Work instructions ▸
Below are the records. Restate word for word every line from the one that contains "[332,75,359,103]" through the final line, both included.

Input records ▸
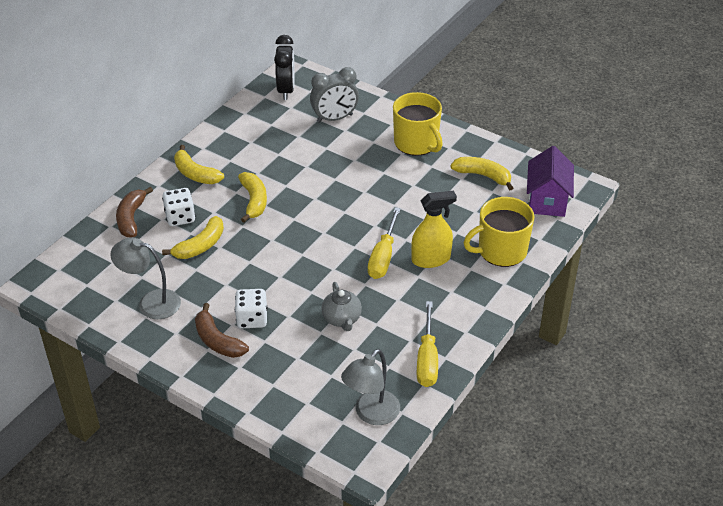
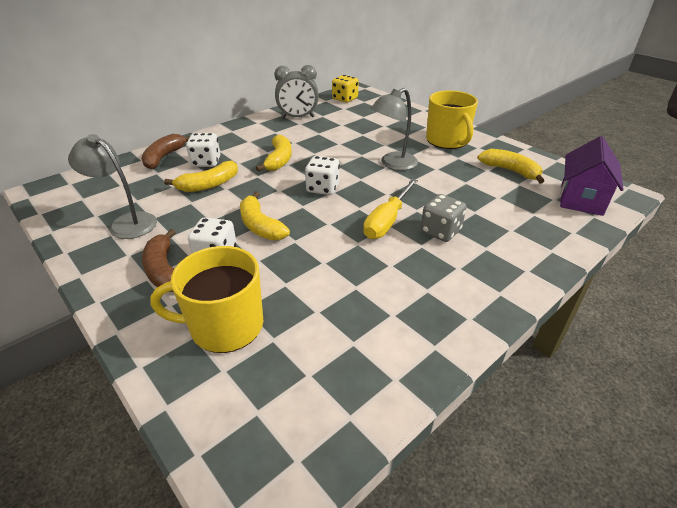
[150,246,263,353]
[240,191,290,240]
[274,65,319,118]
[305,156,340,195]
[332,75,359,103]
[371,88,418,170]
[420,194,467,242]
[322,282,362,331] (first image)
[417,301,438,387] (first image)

Your solution ▸
[332,75,359,103]
[371,88,418,170]
[420,194,467,242]
[322,282,362,331] (first image)
[417,301,438,387] (first image)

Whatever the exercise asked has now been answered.